__Source material__:
▼▼▼
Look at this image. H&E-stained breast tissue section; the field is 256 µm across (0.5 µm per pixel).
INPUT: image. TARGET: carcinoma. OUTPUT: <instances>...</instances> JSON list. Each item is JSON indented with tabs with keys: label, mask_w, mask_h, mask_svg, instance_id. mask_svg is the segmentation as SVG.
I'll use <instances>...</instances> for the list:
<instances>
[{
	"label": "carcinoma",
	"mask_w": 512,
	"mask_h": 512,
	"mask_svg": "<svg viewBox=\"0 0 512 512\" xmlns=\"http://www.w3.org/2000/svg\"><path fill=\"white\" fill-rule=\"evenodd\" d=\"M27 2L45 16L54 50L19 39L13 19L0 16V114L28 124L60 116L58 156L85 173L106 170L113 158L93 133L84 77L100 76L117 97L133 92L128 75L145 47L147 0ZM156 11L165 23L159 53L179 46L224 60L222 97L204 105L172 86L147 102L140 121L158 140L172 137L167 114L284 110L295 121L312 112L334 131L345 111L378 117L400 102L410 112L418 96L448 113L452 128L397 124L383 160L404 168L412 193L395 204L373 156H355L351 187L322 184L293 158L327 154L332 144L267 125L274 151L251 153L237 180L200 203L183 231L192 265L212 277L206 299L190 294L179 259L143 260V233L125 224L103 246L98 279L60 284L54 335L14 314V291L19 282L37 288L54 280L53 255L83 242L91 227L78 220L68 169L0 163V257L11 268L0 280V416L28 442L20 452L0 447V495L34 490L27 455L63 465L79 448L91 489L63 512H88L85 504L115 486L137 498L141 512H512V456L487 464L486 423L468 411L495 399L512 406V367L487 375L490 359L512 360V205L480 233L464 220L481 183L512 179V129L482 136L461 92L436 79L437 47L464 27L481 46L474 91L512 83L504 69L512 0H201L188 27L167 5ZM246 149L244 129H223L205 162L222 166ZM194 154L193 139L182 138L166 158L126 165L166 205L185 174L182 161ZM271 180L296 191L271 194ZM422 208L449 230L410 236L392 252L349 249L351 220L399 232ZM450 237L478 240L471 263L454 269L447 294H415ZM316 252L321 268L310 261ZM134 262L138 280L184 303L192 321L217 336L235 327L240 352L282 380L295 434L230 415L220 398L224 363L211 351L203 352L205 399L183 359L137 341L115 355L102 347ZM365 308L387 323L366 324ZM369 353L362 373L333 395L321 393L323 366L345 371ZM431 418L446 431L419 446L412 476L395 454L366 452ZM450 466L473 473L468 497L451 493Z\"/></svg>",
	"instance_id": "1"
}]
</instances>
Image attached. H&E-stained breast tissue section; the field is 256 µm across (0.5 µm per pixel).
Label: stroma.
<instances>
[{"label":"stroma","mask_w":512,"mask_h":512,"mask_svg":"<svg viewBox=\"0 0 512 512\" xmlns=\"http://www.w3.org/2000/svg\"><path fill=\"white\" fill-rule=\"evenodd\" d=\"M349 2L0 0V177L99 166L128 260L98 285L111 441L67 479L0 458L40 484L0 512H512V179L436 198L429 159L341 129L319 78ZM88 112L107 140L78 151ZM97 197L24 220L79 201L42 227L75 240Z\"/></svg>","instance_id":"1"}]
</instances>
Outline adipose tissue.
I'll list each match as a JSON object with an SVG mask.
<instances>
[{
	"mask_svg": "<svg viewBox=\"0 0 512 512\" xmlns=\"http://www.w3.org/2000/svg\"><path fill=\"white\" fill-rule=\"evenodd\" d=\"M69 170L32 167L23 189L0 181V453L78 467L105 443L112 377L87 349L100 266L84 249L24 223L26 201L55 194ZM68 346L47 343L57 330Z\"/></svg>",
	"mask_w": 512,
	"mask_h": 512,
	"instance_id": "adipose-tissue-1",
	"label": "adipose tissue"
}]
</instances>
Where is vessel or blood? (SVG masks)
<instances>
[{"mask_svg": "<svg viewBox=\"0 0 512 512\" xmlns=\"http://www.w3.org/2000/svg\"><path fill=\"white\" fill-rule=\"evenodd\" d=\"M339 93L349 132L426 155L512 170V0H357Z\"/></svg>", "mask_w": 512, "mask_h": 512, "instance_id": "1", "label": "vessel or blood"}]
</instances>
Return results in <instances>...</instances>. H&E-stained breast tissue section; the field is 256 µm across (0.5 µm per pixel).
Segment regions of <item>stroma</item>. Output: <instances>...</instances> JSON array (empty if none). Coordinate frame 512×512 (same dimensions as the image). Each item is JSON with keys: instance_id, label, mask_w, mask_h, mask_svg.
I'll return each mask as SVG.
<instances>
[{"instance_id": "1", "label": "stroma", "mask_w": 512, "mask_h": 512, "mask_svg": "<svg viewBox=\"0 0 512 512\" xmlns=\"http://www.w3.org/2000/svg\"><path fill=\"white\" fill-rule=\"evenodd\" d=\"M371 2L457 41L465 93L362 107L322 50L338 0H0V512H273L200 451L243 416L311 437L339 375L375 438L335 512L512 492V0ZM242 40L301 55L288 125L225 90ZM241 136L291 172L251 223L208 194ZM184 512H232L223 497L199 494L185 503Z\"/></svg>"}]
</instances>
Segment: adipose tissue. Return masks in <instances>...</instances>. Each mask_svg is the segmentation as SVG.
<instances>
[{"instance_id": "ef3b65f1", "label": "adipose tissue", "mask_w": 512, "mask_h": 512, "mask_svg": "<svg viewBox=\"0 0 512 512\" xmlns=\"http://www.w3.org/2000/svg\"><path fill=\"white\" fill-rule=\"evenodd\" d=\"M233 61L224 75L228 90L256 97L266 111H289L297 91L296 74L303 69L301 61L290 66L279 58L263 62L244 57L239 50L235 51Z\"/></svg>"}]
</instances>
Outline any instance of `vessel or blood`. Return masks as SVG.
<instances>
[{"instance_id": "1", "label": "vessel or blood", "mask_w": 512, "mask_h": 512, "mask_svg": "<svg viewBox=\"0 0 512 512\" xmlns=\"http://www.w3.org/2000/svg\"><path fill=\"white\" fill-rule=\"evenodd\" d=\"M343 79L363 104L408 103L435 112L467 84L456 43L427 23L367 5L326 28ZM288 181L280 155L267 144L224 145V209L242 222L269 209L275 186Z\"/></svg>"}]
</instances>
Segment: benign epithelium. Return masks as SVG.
▲▲▲
__Problem description__:
Find the lines above that include the string "across" and copy them.

__Output__:
Look at this image. H&E-stained breast tissue section; the field is 256 µm across (0.5 µm per pixel).
Image attached. H&E-stained breast tissue section; the field is 256 µm across (0.5 µm per pixel).
Return results in <instances>...</instances>. H&E-stained breast tissue section; the field is 256 µm across (0.5 µm per pixel).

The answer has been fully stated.